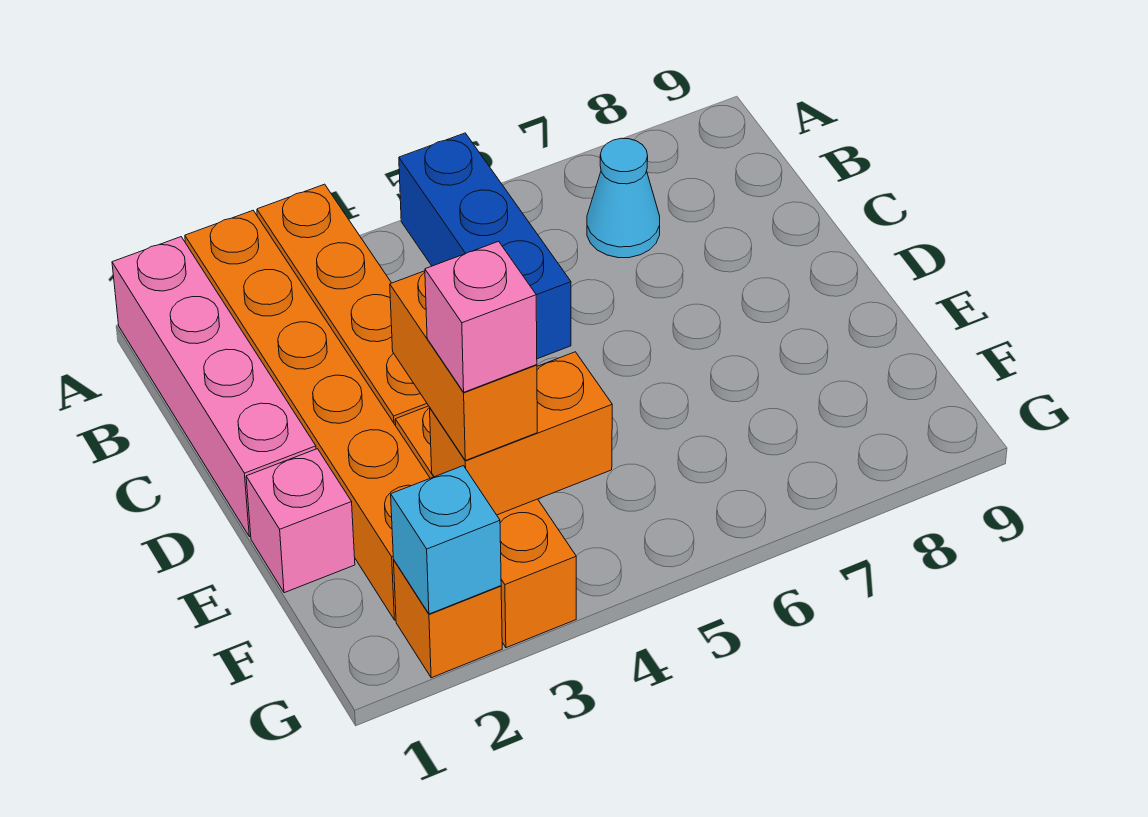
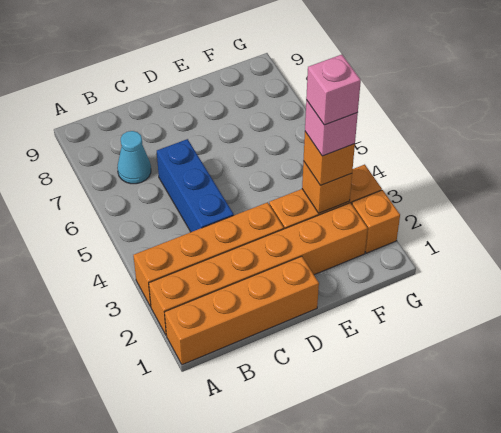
pink brick A1:D1 level 1 -> orange brick A1:D1 level 1
blue brick A5:C5 level 1 -> blue brick C4:C6 level 1
pink brick E1 level 1 -> pink brick F3 level 5
orange brick E3:F3 level 3 -> orange brick F3 level 3
orange brick F3:F4 level 2 -> orange brick F3 level 2
cyan brick G2 level 2 -> none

* **REQUIRED WORK**: Among the lines above, find those with the string "orange" and copy them.

* **TASK RESULT**:
pink brick A1:D1 level 1 -> orange brick A1:D1 level 1
orange brick E3:F3 level 3 -> orange brick F3 level 3
orange brick F3:F4 level 2 -> orange brick F3 level 2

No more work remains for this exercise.